**Try it:** Please begin with the line containing "orange plane 361, 334, 460, 411" and reproduce each line exactly until the records below end, without any pictures.

Object transformation records:
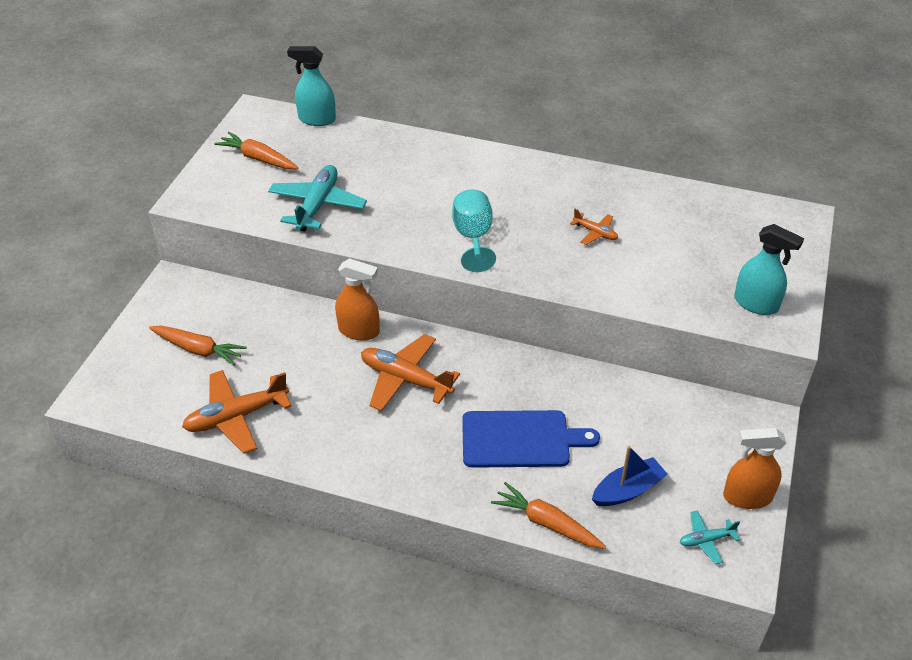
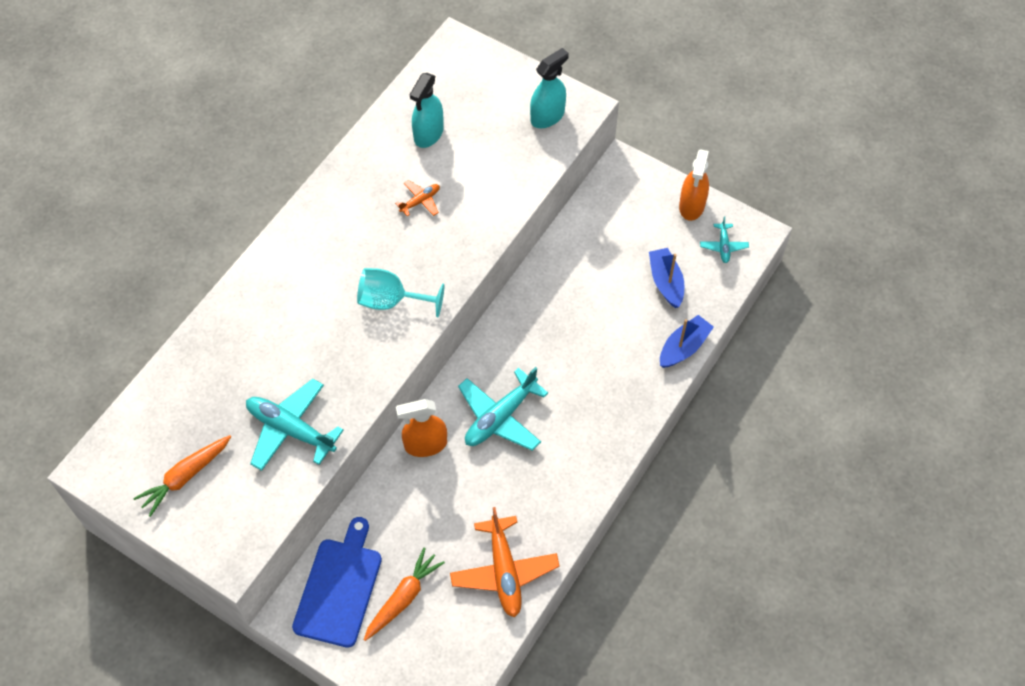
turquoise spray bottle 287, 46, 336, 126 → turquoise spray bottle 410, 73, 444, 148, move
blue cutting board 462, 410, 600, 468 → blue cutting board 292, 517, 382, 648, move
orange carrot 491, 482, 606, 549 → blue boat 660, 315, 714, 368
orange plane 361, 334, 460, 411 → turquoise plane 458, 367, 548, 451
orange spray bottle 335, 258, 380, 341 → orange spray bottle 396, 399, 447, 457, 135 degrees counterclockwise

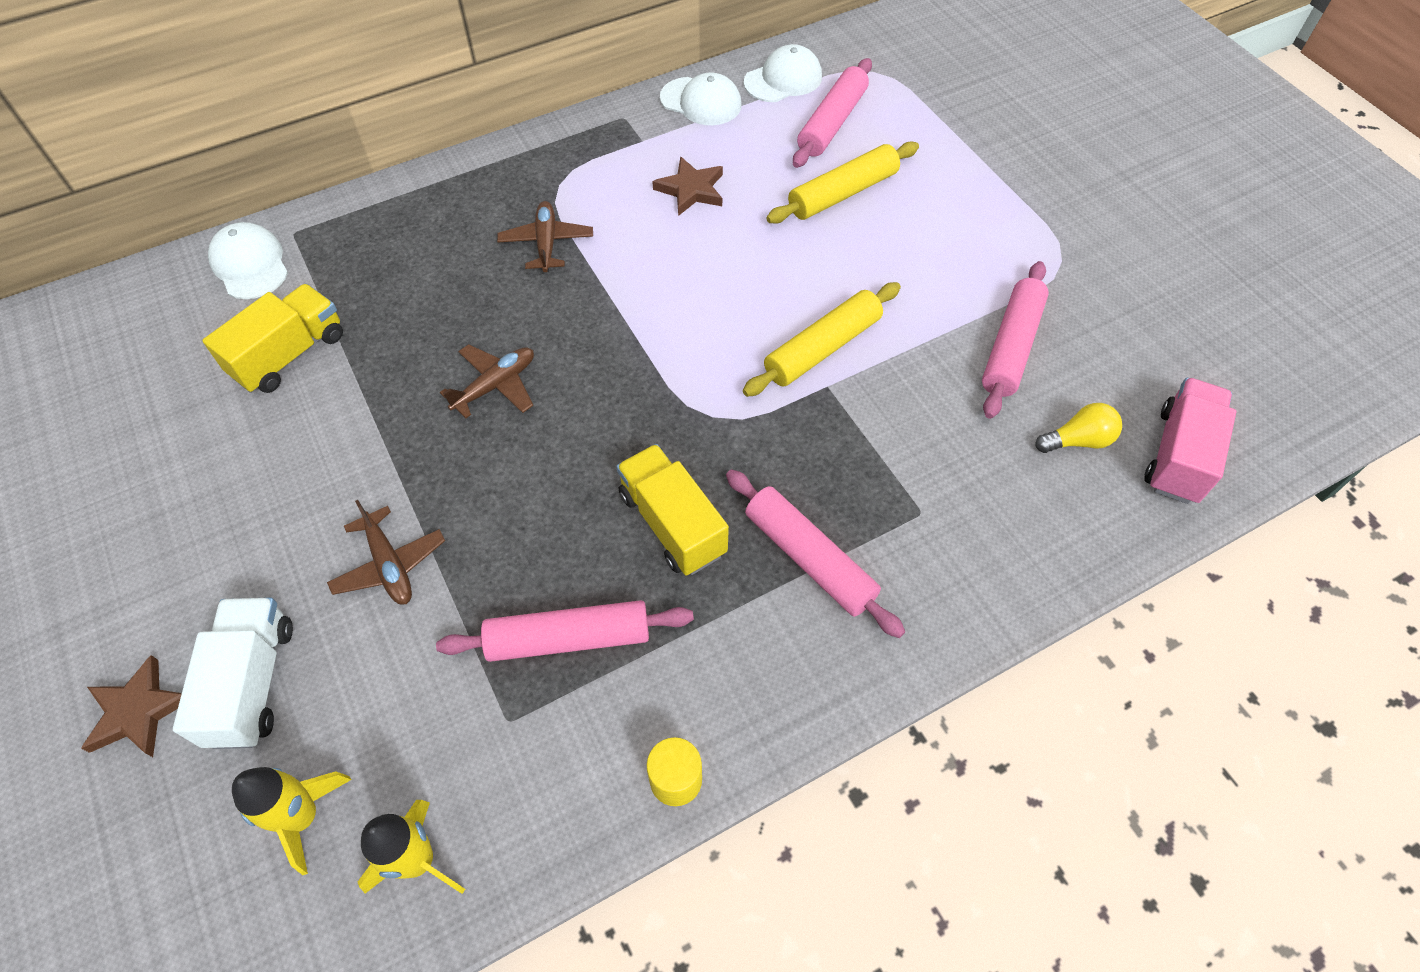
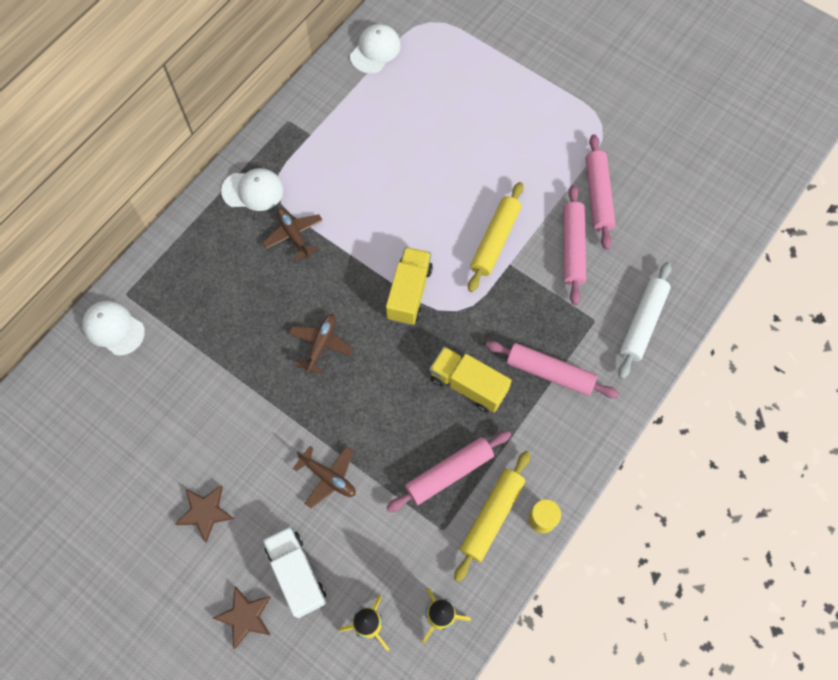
yellow light bulb 1036, 403, 1122, 453 → -
pink truck 1144, 378, 1236, 504 → -
- → white rolling pin 618, 262, 672, 379
yellow truck 202, 284, 343, 393 → yellow truck 386, 247, 433, 325, move
brown star 652, 156, 723, 216 → brown star 175, 485, 234, 543, move
white cap 660, 72, 742, 125 → white cap 221, 168, 283, 211, move
yellow rolling pin 766, 141, 919, 223 → yellow rolling pin 454, 451, 530, 582, move
pink rolling pin 793, 58, 872, 168 → pink rolling pin 563, 184, 586, 305, move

**Response:**
orange plane 361, 334, 460, 411 → turquoise plane 458, 367, 548, 451
orange spray bottle 335, 258, 380, 341 → orange spray bottle 396, 399, 447, 457, 135 degrees counterclockwise

yellow light bulb 1036, 403, 1122, 453 → -
pink truck 1144, 378, 1236, 504 → -
- → white rolling pin 618, 262, 672, 379
yellow truck 202, 284, 343, 393 → yellow truck 386, 247, 433, 325, move
brown star 652, 156, 723, 216 → brown star 175, 485, 234, 543, move
white cap 660, 72, 742, 125 → white cap 221, 168, 283, 211, move
yellow rolling pin 766, 141, 919, 223 → yellow rolling pin 454, 451, 530, 582, move
pink rolling pin 793, 58, 872, 168 → pink rolling pin 563, 184, 586, 305, move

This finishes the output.